### THE PROBLEM:
Identify each of the lines below that contains the string "major", and copy every such line in full.

### THE RECORDS:
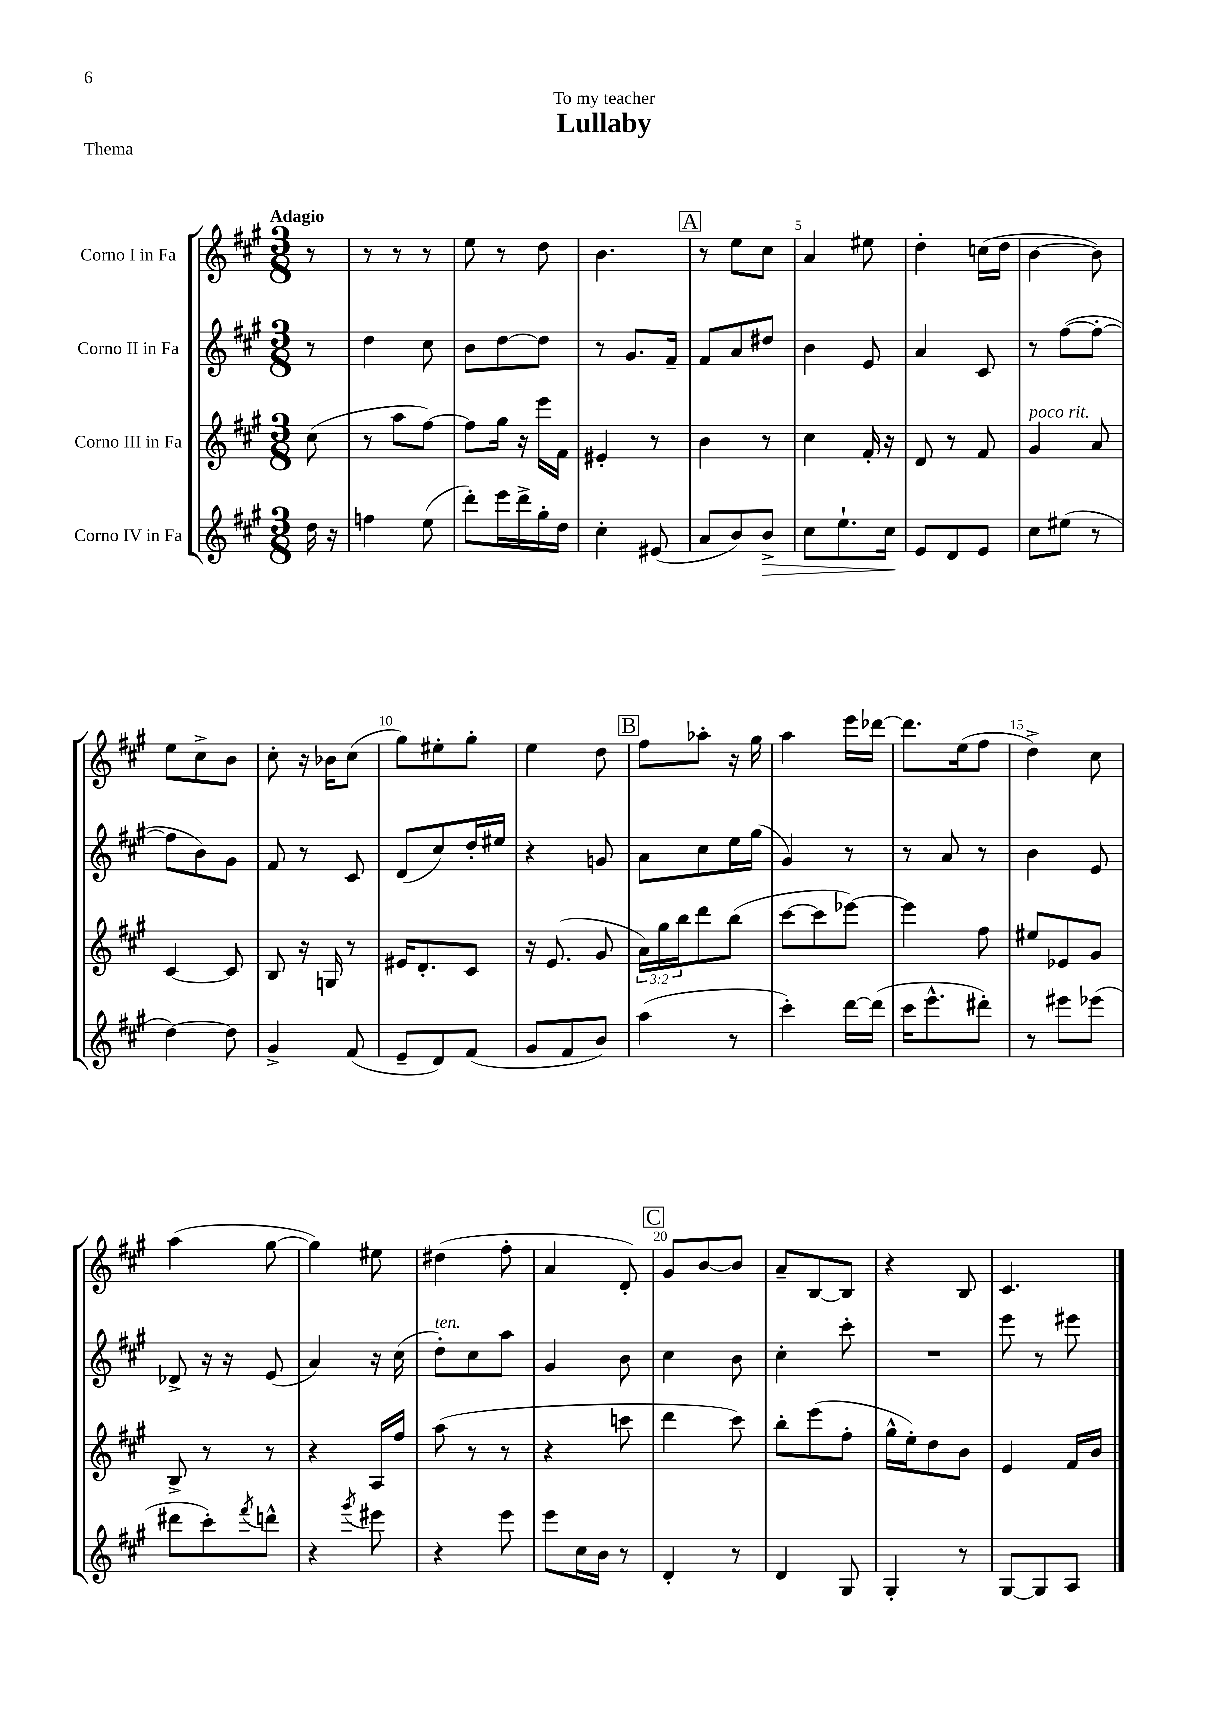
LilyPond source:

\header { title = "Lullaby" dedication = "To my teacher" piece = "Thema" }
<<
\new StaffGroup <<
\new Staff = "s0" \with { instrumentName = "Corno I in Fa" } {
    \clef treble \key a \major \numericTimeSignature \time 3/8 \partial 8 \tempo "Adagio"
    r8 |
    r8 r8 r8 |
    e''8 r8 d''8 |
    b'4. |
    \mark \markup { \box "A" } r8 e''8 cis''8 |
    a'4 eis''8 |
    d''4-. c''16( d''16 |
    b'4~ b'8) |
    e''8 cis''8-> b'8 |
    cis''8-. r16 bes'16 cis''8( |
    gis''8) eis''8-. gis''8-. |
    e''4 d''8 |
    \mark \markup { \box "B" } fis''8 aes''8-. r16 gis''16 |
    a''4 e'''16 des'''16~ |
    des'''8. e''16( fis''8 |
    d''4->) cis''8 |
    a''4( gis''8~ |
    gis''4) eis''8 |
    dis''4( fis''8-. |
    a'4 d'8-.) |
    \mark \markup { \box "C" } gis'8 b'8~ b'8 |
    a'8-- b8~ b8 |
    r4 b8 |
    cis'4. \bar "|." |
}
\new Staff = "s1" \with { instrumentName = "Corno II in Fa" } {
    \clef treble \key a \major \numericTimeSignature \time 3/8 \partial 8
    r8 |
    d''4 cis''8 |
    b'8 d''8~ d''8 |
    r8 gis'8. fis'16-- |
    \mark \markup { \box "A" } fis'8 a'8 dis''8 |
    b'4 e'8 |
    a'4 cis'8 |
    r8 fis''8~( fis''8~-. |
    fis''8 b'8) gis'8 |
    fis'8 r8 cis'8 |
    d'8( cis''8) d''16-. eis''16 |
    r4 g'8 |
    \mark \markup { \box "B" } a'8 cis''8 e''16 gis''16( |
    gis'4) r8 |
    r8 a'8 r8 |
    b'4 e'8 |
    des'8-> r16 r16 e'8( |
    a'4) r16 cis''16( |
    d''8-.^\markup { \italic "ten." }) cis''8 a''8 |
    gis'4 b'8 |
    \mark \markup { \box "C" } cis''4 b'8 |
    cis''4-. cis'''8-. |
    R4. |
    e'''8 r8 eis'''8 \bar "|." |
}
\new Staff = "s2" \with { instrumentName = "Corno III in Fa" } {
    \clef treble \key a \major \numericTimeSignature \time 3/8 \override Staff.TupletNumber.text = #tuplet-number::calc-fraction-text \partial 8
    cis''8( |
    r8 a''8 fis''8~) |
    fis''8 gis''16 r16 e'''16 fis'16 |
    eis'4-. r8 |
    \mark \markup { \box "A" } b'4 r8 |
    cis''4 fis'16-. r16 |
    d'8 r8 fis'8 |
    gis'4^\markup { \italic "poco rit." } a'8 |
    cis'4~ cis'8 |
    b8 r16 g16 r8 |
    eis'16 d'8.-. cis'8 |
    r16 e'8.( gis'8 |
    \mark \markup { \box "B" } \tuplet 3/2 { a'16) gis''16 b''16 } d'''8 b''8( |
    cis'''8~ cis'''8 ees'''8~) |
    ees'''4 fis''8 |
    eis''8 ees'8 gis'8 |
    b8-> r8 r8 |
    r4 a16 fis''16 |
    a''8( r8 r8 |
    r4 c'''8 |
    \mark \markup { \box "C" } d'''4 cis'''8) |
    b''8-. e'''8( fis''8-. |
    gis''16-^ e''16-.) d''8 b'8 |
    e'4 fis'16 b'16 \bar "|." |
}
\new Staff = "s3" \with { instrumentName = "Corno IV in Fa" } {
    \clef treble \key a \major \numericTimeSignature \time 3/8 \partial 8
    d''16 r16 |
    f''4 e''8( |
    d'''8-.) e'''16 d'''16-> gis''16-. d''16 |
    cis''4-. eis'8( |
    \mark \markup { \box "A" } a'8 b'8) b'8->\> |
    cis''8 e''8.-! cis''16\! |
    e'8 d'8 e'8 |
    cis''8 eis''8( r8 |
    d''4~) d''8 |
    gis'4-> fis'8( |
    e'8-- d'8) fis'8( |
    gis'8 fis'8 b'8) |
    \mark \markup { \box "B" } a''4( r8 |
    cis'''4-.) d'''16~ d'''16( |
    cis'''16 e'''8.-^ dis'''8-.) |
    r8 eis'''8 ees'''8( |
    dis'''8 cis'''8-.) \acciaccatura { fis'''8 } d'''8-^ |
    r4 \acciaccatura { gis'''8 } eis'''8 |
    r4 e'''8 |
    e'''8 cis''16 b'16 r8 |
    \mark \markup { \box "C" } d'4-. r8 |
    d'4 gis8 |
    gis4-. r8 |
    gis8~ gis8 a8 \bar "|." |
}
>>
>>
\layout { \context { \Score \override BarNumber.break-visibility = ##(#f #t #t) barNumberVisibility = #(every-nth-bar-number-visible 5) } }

### OUTPUT FOR THIS EXERCISE:
    \clef treble \key a \major \numericTimeSignature \time 3/8 \partial 8 \tempo "Adagio"
    \clef treble \key a \major \numericTimeSignature \time 3/8 \partial 8
    \clef treble \key a \major \numericTimeSignature \time 3/8 \override Staff.TupletNumber.text = #tuplet-number::calc-fraction-text \partial 8
    \clef treble \key a \major \numericTimeSignature \time 3/8 \partial 8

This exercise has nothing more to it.